◆ **TASK DIRECTIONS**: Reproduce the listing in full, pictures excluded.

◆ **AVAILABLE DATA**:
----
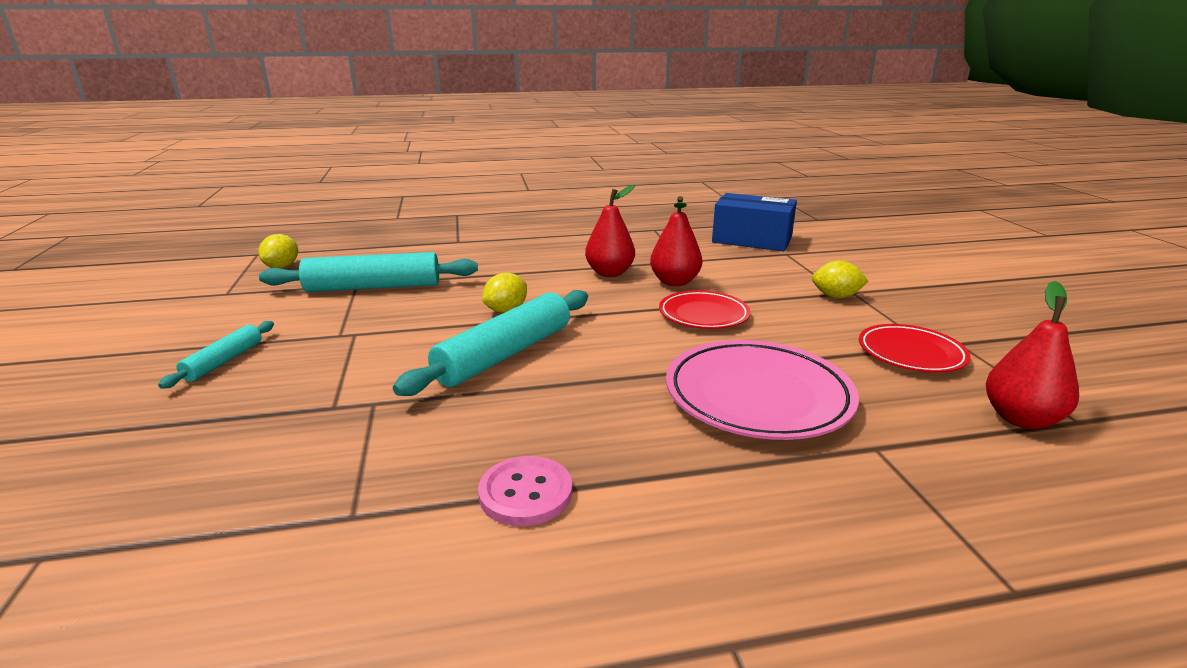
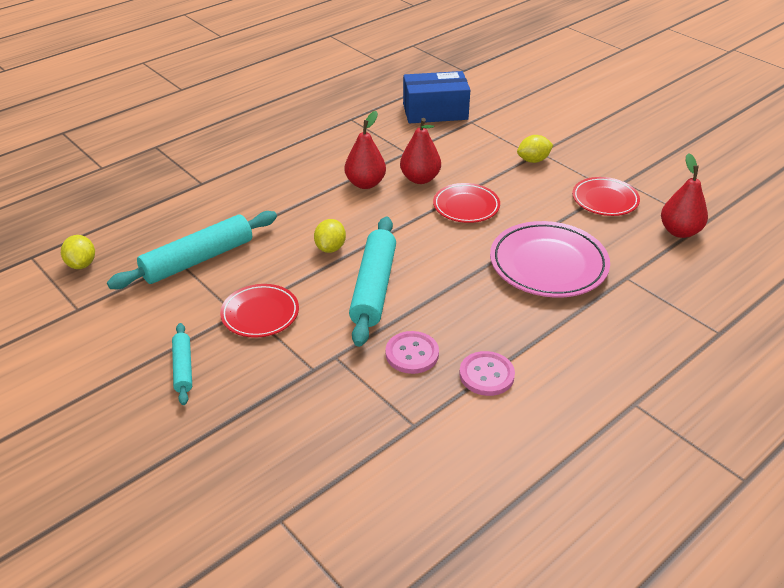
camera: 30 degrees left, 15 degrees up
none -> red plate [220,284,299,338]
none -> pink button [385,331,439,374]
----
◆ **SOLUTION TO THIS TASK**:
camera: 30 degrees left, 15 degrees up
none -> red plate [220,284,299,338]
none -> pink button [385,331,439,374]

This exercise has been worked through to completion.